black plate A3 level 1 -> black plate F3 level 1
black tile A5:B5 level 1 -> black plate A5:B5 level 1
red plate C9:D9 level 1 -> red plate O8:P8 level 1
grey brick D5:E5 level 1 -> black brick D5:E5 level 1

• _What you are asked to do_: The response must contain every line from the listing above in which the string "plate" appears.

• _Reply_:
black plate A3 level 1 -> black plate F3 level 1
black tile A5:B5 level 1 -> black plate A5:B5 level 1
red plate C9:D9 level 1 -> red plate O8:P8 level 1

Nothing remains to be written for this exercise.